With the images removed, write out each record exactly as given.

--------------------

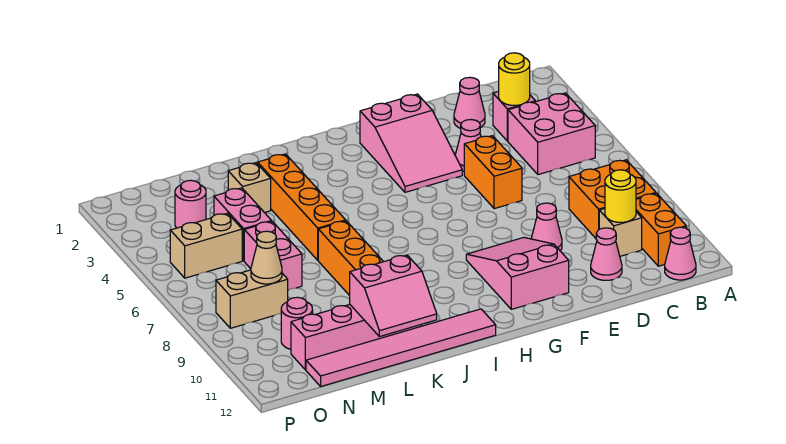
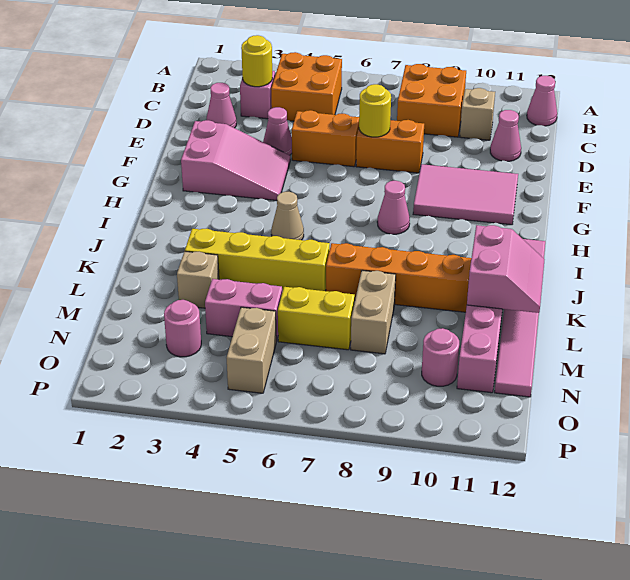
pink brick B4:C5 level 1 -> orange brick B4:C5 level 1
orange brick B10:B11 level 1 -> orange brick E7:E8 level 1
yellow round brick C10 level 2 -> yellow round brick E7 level 2
pink cone E9 level 1 -> pink cone H8 level 1
pink slope F9:G11 level 1 top 11 -> pink tile F9:G11 level 1
orange brick K3:K6 level 1 -> yellow brick K3:K6 level 1
pink brick M6:M7 level 1 -> yellow brick M6:M7 level 1
tan brick N8:O8 level 1 -> tan brick L8:M8 level 1
tan cone N8 level 2 -> tan cone I5 level 1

--------------------

:: TASK ANSWER ::
pink brick B4:C5 level 1 -> orange brick B4:C5 level 1
orange brick B10:B11 level 1 -> orange brick E7:E8 level 1
yellow round brick C10 level 2 -> yellow round brick E7 level 2
pink cone E9 level 1 -> pink cone H8 level 1
pink slope F9:G11 level 1 top 11 -> pink tile F9:G11 level 1
orange brick K3:K6 level 1 -> yellow brick K3:K6 level 1
pink brick M6:M7 level 1 -> yellow brick M6:M7 level 1
tan brick N8:O8 level 1 -> tan brick L8:M8 level 1
tan cone N8 level 2 -> tan cone I5 level 1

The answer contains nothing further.